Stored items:
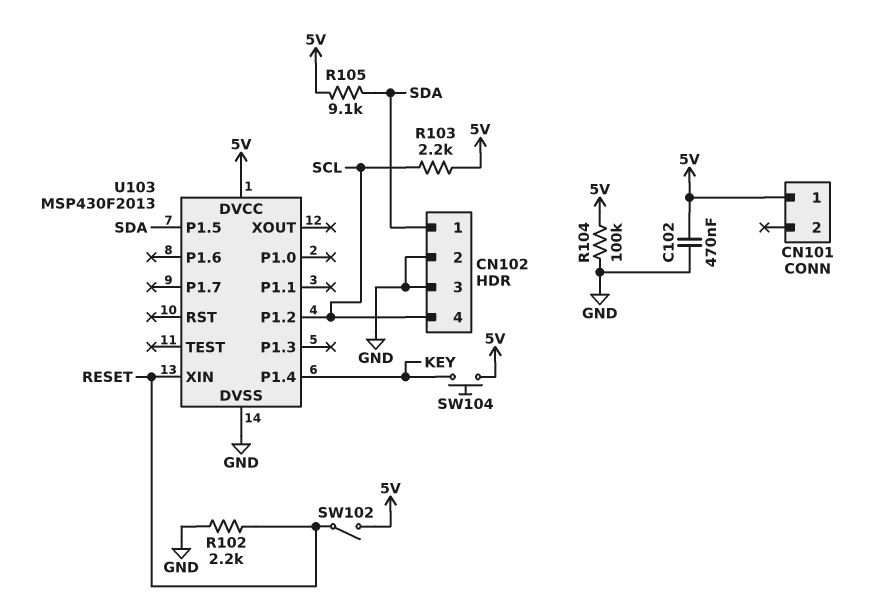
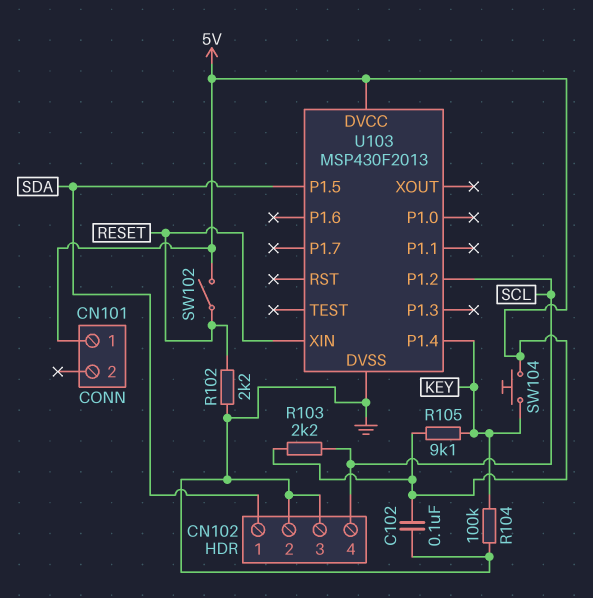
C102: 470nF (5V, GND) -> 100nF (5V, GND)
R104: 100k (5V, GND) -> 100k (GND, KEY)
R105: 9.1k (5V, SDA) -> 9.1k (5V, KEY)

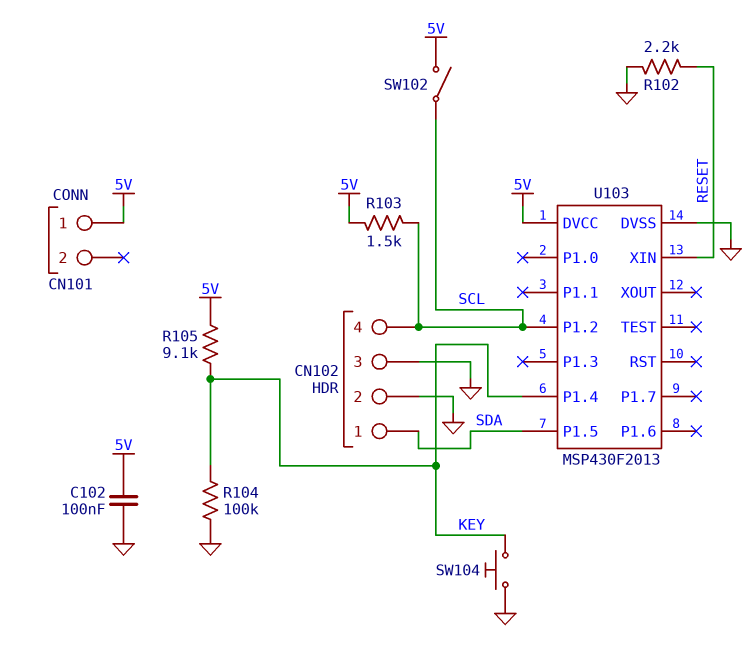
R103: 2.2k (5V, SCL) -> 1.5k (5V, SCL)
SW102: switch (5V, RESET) -> switch (5V, SCL)
SW104: button (5V, KEY) -> button (GND, KEY)

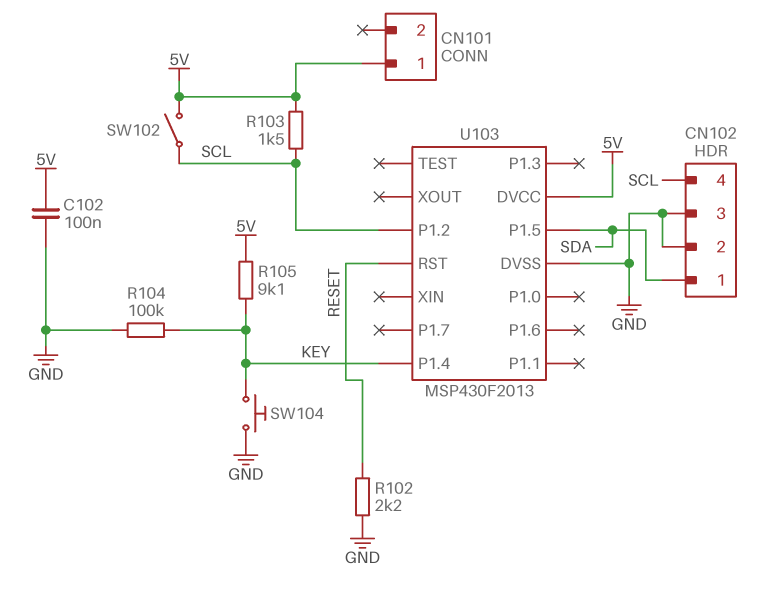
U103 pin RST: none -> RESET
U103 pin XIN: RESET -> none

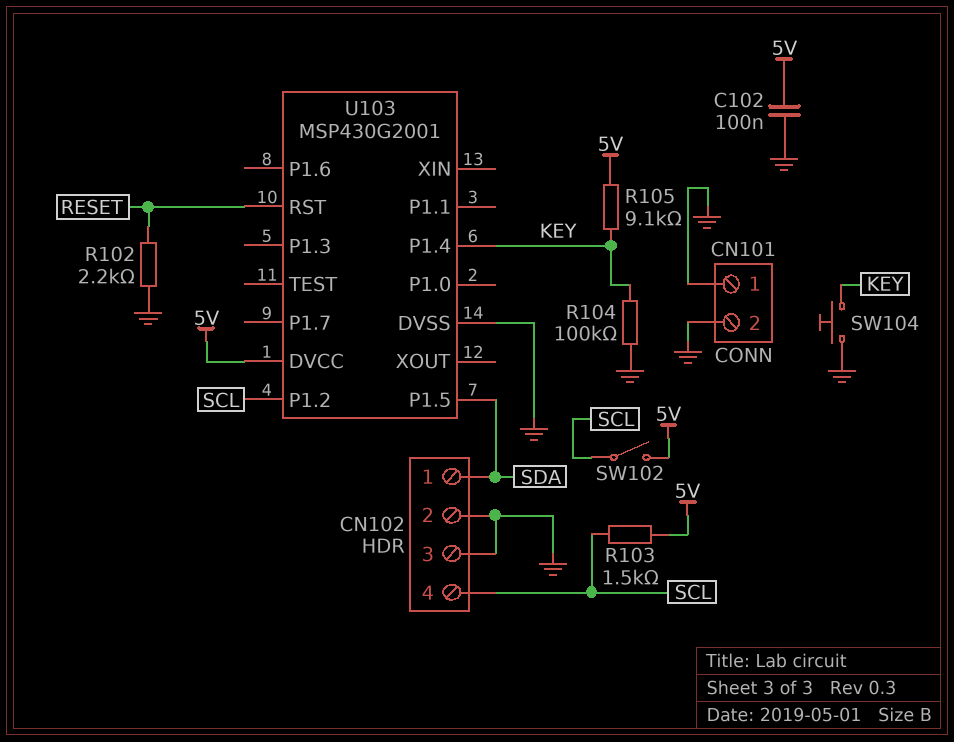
CN101 pin 1: 5V -> GND
CN101 pin 2: none -> GND
U103: MSP430F2013 -> MSP430G2001

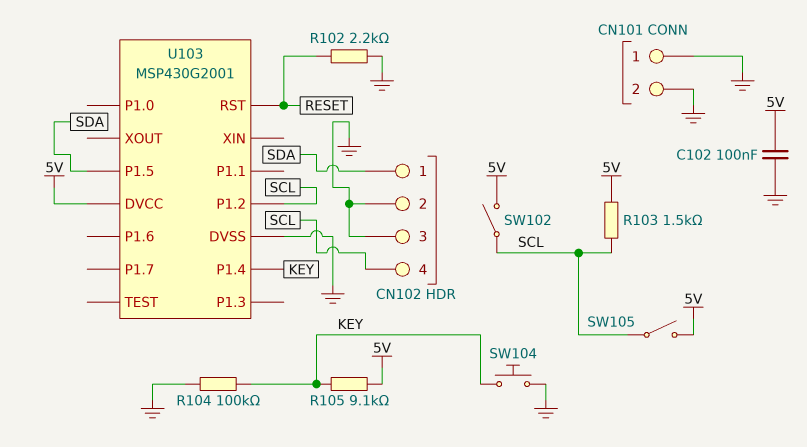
SW105: none -> switch (5V, SCL)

REQUIREMENT:
Could you write out exactly the lines running from the one with "U103: MSP430F2013 -> MSP430G2001" through the last line of the data above, both ends kept, and omit any picture?

WRITTEN ANSWER:
U103: MSP430F2013 -> MSP430G2001

SW105: none -> switch (5V, SCL)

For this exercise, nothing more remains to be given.